___ Given data ___

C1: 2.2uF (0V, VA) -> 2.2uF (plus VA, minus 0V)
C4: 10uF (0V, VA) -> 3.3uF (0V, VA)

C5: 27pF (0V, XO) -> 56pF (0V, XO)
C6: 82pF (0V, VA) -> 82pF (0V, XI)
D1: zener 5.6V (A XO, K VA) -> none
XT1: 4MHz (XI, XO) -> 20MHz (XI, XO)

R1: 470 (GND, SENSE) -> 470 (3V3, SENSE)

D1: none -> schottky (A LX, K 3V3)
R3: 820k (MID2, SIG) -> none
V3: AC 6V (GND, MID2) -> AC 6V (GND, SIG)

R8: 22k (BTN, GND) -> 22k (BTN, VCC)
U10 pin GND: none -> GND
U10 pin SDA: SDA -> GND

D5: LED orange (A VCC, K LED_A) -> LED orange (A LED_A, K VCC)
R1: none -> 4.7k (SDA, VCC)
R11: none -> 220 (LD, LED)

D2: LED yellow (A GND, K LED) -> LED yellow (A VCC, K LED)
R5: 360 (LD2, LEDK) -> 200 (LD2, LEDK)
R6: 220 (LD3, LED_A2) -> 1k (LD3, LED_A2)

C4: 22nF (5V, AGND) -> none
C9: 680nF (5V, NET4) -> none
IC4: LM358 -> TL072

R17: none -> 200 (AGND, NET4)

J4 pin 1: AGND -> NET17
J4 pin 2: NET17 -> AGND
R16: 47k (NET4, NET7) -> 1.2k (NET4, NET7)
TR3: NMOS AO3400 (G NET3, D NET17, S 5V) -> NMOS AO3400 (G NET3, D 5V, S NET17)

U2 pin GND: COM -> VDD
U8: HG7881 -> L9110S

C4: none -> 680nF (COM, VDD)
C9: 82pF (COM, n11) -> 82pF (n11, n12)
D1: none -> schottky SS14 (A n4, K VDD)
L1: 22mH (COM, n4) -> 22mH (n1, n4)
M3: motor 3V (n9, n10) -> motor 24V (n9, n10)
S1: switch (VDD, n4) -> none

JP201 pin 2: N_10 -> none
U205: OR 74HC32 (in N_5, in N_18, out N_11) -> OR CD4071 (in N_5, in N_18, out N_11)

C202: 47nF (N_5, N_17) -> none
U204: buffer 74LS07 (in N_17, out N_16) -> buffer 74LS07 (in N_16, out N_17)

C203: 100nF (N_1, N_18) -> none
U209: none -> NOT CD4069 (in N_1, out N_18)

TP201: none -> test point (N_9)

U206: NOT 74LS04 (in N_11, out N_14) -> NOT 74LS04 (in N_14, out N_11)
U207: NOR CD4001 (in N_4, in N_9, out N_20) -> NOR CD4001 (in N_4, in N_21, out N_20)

___

Reproduce, exactly as they stand in the data above, the lines from the one that holds "C202: 47nF (N_5, N_17) -> none" to the one that holds "TP201: none -> test point (N_9)", inclusive.

C202: 47nF (N_5, N_17) -> none
U204: buffer 74LS07 (in N_17, out N_16) -> buffer 74LS07 (in N_16, out N_17)

C203: 100nF (N_1, N_18) -> none
U209: none -> NOT CD4069 (in N_1, out N_18)

TP201: none -> test point (N_9)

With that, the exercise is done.